§ ACTION ITEM:
Check the listing below for lines that hold "cross". How many are there? Please give only the number.
START EXTRACTED INFORMATION
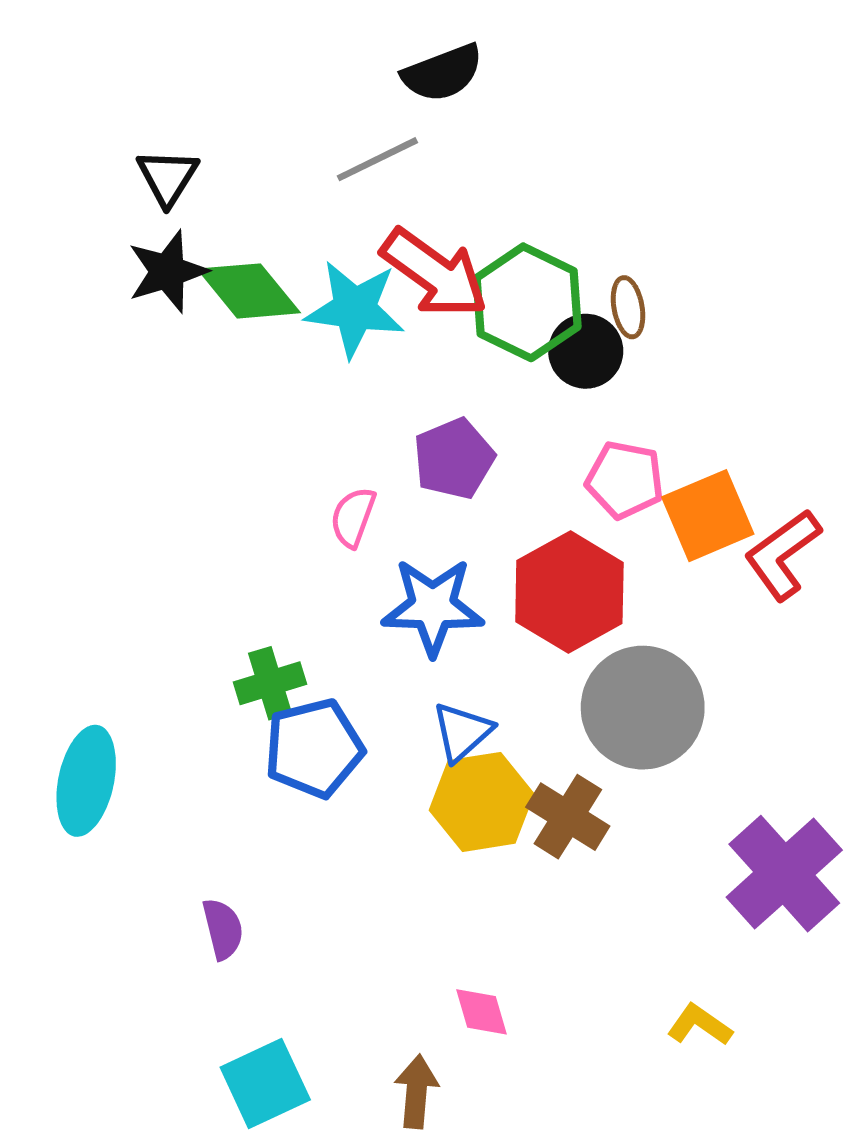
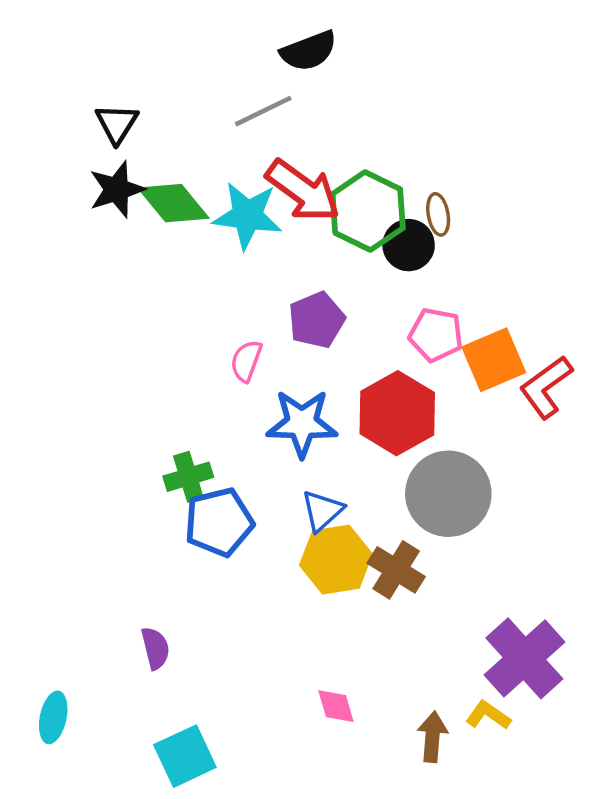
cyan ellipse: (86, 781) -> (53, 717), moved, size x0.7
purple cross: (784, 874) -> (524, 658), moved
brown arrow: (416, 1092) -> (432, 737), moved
END EXTRACTED INFORMATION
START EXTRACTED INFORMATION
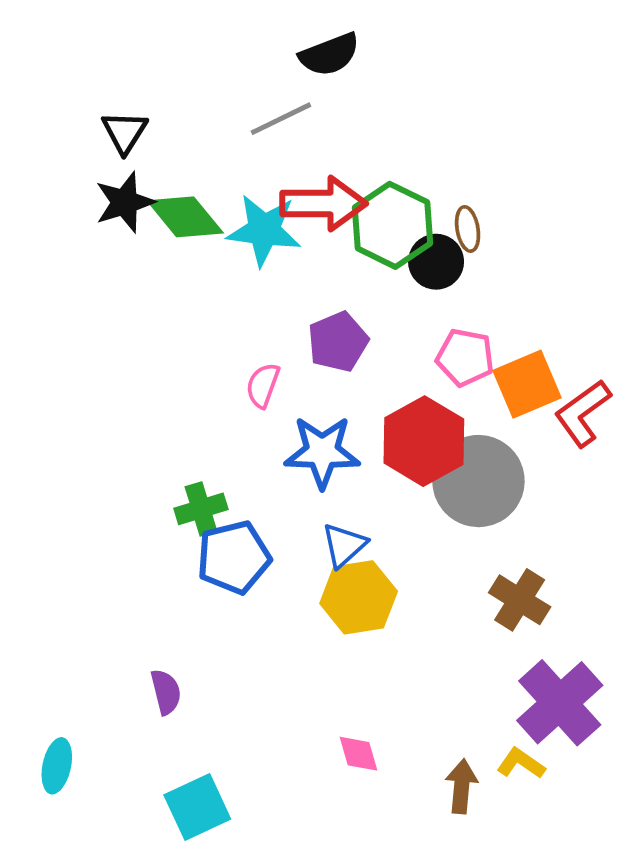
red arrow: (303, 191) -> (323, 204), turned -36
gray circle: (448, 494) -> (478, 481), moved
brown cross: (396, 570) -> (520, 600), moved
END EXTRACTED INFORMATION
§ ANSWER SPACE:
2